BEGIN RECORDS FOR THIS EXERCISE
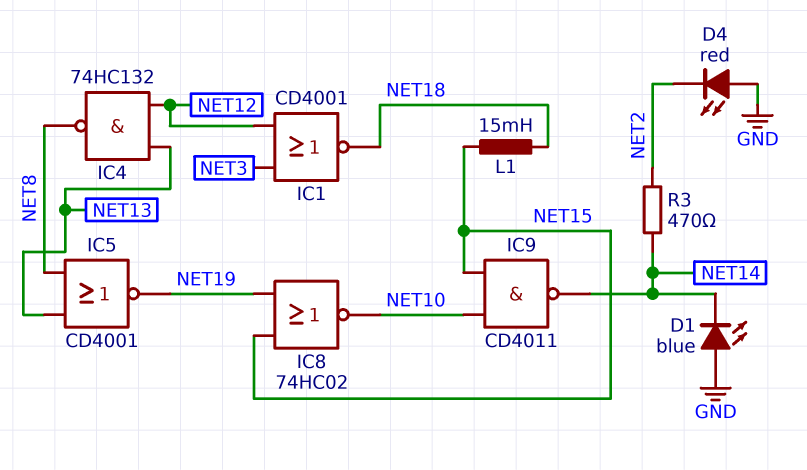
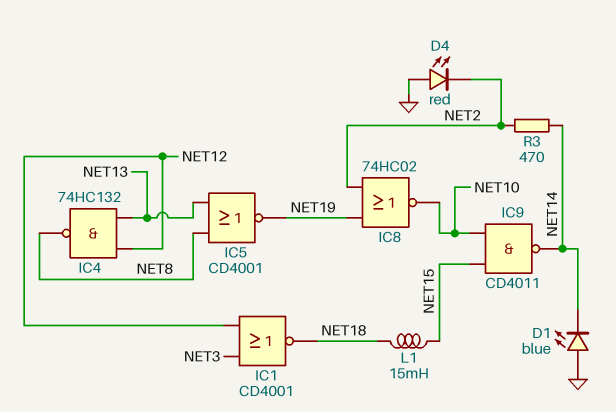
IC8: NOR 74HC02 (in NET15, in NET19, out NET10) -> NOR 74HC02 (in NET2, in NET19, out NET10)

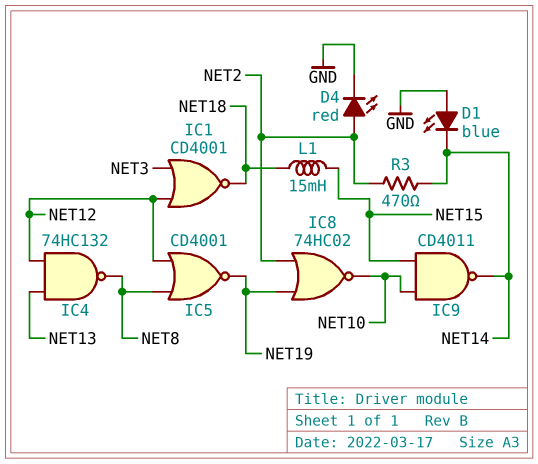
D4: LED red (A GND, K NET2) -> LED red (A NET2, K GND)
IC5: NOR CD4001 (in NET8, in NET13, out NET19) -> NOR CD4001 (in NET8, in NET12, out NET19)

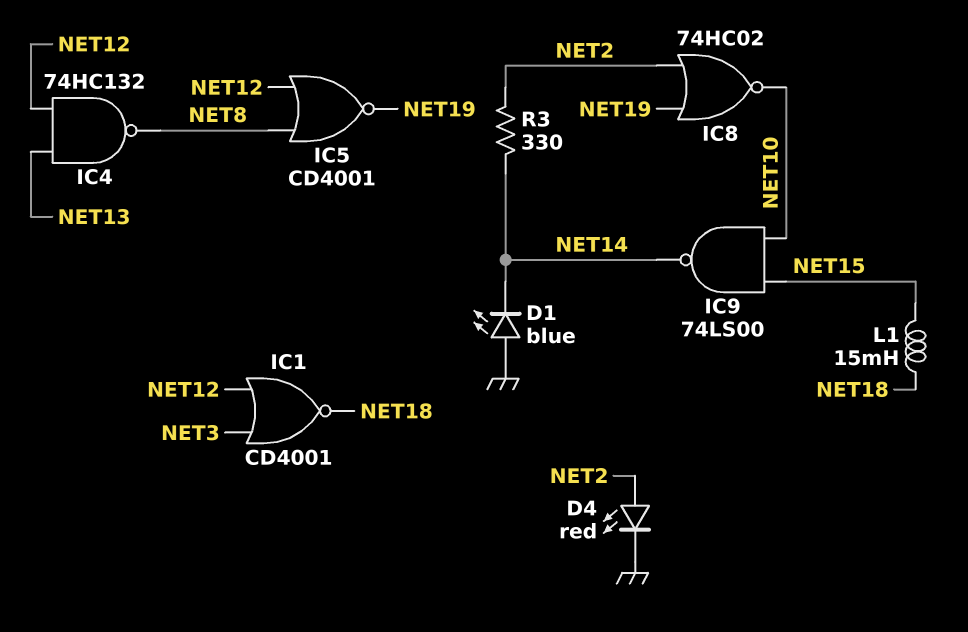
IC9: NAND CD4011 (in NET10, in NET15, out NET14) -> NAND 74LS00 (in NET10, in NET15, out NET14)
R3: 470 (NET2, NET14) -> 330 (NET2, NET14)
END RECORDS FOR THIS EXERCISE
• WORK TO COMPLETE:
Repeat the lines of the listing above verbatim, beginning at its first line and ending at the line containing "IC5: NOR CD4001", which is included. Omit pictures.

• FINAL ANSWER:
IC8: NOR 74HC02 (in NET15, in NET19, out NET10) -> NOR 74HC02 (in NET2, in NET19, out NET10)

D4: LED red (A GND, K NET2) -> LED red (A NET2, K GND)
IC5: NOR CD4001 (in NET8, in NET13, out NET19) -> NOR CD4001 (in NET8, in NET12, out NET19)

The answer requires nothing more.